[SUPPLIED ENTRIES]:
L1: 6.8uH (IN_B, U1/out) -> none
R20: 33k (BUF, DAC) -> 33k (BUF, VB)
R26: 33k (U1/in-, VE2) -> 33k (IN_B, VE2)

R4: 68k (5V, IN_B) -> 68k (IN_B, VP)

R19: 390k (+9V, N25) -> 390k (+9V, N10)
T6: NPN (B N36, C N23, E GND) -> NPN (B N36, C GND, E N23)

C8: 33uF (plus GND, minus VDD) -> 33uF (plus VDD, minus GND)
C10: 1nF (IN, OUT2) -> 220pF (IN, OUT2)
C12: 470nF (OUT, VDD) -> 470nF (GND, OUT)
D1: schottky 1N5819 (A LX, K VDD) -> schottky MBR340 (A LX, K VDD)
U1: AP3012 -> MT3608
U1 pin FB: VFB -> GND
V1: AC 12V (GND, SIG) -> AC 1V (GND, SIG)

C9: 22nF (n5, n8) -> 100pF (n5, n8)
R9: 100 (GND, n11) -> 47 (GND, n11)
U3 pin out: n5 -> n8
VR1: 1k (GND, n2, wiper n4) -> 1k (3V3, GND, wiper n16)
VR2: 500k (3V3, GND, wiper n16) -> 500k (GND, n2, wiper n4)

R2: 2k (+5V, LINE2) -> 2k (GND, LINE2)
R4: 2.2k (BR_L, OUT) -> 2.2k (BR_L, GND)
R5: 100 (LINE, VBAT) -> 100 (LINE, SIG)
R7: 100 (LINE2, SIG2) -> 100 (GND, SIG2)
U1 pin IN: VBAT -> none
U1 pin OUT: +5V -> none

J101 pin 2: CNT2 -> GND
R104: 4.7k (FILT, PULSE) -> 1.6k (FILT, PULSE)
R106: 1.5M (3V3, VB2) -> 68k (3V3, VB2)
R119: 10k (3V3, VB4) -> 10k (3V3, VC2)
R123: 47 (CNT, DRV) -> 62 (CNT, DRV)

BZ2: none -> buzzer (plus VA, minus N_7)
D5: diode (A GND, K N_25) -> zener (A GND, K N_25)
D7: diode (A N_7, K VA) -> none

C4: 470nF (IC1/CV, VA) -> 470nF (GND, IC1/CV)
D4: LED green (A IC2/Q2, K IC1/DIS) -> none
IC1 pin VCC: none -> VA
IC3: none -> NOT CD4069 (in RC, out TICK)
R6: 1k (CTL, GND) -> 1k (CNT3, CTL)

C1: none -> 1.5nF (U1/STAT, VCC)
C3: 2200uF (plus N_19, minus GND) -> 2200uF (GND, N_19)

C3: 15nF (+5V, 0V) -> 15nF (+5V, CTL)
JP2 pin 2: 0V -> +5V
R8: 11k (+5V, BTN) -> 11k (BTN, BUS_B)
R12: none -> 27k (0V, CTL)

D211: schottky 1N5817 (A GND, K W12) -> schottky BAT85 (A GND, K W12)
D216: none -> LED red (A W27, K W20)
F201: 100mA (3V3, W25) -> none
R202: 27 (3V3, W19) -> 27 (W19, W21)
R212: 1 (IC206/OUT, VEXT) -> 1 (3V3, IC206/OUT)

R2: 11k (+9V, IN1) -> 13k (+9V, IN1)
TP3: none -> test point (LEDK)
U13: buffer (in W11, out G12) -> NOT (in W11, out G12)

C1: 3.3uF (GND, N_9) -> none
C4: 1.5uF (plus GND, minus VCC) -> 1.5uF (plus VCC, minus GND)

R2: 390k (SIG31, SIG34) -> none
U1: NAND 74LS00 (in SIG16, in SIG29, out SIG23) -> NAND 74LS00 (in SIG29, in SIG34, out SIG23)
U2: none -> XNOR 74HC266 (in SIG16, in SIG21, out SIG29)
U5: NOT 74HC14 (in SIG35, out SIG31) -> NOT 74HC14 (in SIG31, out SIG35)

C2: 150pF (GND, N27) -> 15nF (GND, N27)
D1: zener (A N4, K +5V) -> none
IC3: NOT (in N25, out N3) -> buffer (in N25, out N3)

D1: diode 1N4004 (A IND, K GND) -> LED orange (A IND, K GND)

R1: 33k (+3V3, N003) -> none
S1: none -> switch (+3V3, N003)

[WORK TO COMPLETE]: Your answer should consist of all lines in the listing above that contain "zener".

[ANSWER TO THE EXERCISE]:
D5: diode (A GND, K N_25) -> zener (A GND, K N_25)
D1: zener (A N4, K +5V) -> none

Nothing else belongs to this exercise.